### GOAL OF THE EXERCISE:
Please copy out the entries below exactly, beginning with the line that contains "(646, 184) = (468, 158): pink" and ending with the line that contains "(481, 422) = (579, 384): purple", and include nothing outside that span.
#### STUDY MATERIAL
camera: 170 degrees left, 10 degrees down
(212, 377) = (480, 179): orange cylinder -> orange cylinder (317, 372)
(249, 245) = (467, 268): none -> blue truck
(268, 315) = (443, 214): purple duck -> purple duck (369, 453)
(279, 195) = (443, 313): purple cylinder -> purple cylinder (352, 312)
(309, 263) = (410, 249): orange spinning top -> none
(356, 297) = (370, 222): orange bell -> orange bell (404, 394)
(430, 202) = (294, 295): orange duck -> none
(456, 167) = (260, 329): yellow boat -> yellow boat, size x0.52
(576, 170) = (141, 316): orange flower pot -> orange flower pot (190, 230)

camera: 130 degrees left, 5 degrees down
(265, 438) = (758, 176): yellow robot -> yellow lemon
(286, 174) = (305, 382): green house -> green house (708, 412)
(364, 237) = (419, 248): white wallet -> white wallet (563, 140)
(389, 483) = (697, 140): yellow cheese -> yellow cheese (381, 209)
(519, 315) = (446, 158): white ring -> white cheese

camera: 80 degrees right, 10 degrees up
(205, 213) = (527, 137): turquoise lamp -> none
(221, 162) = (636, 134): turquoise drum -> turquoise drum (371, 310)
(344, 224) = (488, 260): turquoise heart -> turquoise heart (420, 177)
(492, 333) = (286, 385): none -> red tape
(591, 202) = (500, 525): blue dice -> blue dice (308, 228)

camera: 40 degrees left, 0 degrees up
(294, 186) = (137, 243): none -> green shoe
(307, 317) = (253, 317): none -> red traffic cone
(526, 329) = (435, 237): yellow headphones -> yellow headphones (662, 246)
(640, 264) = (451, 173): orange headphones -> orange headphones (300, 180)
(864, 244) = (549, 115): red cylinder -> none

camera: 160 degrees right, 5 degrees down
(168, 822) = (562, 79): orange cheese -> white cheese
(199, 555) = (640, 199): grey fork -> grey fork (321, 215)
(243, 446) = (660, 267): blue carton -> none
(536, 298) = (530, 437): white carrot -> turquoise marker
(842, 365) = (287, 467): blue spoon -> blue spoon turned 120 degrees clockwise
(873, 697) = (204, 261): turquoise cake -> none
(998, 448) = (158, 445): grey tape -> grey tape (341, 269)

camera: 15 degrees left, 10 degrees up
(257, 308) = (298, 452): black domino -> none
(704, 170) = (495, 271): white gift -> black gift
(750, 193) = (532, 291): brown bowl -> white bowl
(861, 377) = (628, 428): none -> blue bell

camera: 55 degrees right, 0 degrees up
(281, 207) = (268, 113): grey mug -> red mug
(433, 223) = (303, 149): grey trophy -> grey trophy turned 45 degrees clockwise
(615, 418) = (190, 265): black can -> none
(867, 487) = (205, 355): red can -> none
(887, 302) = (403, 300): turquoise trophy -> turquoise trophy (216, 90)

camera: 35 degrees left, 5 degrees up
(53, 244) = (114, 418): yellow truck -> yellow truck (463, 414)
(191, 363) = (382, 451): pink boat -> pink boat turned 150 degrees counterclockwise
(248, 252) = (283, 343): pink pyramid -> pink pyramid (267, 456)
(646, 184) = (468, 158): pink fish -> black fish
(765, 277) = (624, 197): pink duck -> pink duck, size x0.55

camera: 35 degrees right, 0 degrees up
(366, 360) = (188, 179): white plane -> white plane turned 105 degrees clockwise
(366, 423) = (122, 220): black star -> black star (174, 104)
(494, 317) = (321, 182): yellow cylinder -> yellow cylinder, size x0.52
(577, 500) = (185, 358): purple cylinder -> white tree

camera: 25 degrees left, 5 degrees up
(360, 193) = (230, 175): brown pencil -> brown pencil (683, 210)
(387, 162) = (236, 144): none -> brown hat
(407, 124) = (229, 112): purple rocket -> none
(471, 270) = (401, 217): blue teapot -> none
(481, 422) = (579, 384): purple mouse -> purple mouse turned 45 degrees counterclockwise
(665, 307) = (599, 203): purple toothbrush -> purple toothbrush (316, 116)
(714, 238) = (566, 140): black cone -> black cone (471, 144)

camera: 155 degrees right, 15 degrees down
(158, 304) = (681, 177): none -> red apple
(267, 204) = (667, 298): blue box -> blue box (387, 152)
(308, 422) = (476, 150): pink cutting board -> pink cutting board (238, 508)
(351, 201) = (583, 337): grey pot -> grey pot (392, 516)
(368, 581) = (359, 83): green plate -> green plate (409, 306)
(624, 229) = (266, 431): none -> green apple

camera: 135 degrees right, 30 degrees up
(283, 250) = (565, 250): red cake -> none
########
### SOLVED EXERCISE:
(646, 184) = (468, 158): pink fish -> black fish
(765, 277) = (624, 197): pink duck -> pink duck, size x0.55

camera: 35 degrees right, 0 degrees up
(366, 360) = (188, 179): white plane -> white plane turned 105 degrees clockwise
(366, 423) = (122, 220): black star -> black star (174, 104)
(494, 317) = (321, 182): yellow cylinder -> yellow cylinder, size x0.52
(577, 500) = (185, 358): purple cylinder -> white tree

camera: 25 degrees left, 5 degrees up
(360, 193) = (230, 175): brown pencil -> brown pencil (683, 210)
(387, 162) = (236, 144): none -> brown hat
(407, 124) = (229, 112): purple rocket -> none
(471, 270) = (401, 217): blue teapot -> none
(481, 422) = (579, 384): purple mouse -> purple mouse turned 45 degrees counterclockwise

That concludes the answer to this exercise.